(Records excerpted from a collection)
┄┄┄┄┄┄

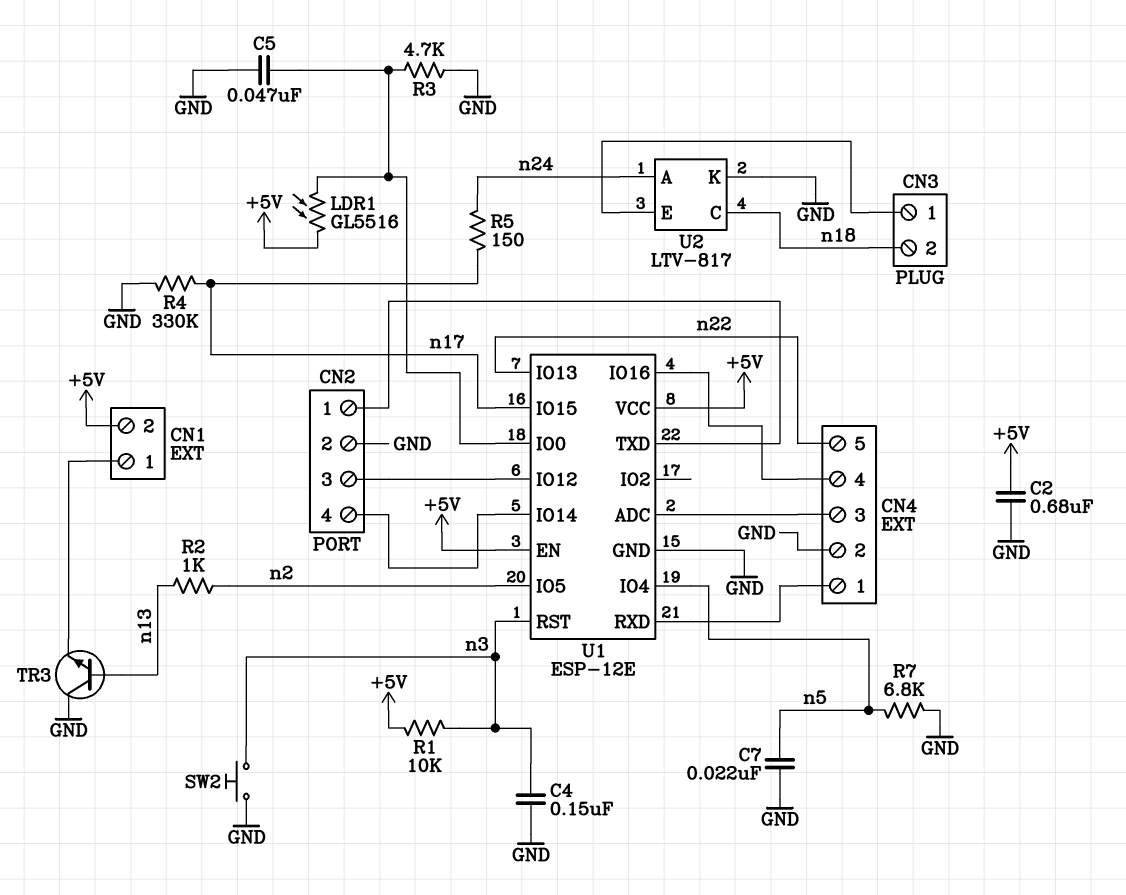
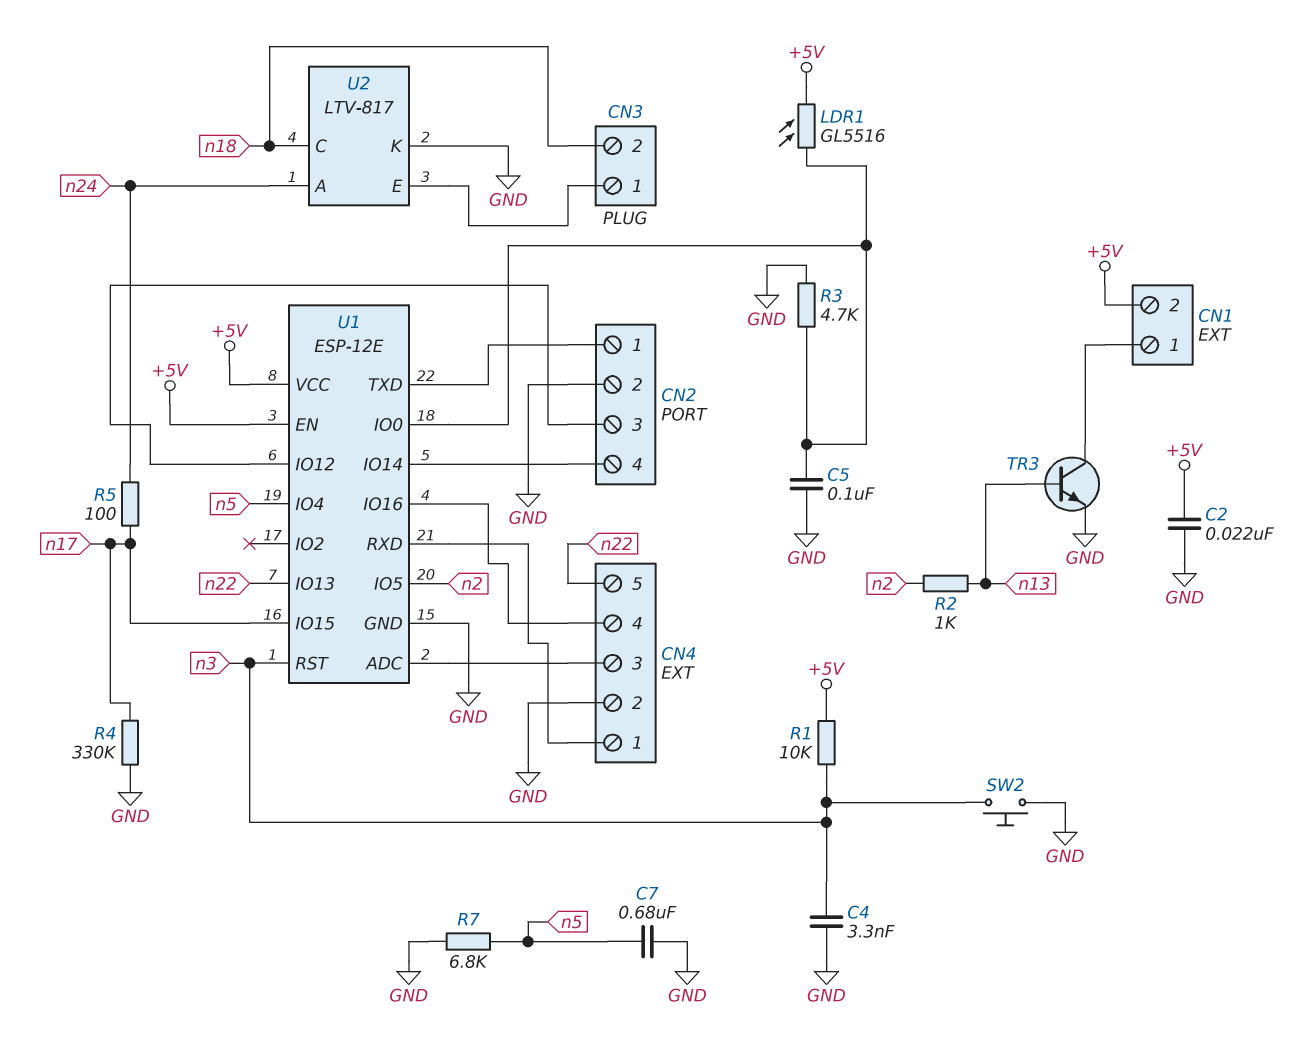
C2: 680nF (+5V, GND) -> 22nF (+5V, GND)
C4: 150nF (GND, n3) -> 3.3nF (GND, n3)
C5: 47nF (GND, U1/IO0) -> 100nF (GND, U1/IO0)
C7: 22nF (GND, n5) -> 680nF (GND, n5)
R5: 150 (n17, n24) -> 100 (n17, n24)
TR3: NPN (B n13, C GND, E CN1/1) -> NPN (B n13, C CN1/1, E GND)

┄┄┄┄┄┄

■ TASK TO COMPLETE ■
Starting at the line that contains "C4: 150nF (GND, n3) -> 3.3nF (GND, n3)", quote each remaining line of the entries above, unchanged.

■ REPLY TO THE EXERCISE ■
C4: 150nF (GND, n3) -> 3.3nF (GND, n3)
C5: 47nF (GND, U1/IO0) -> 100nF (GND, U1/IO0)
C7: 22nF (GND, n5) -> 680nF (GND, n5)
R5: 150 (n17, n24) -> 100 (n17, n24)
TR3: NPN (B n13, C GND, E CN1/1) -> NPN (B n13, C CN1/1, E GND)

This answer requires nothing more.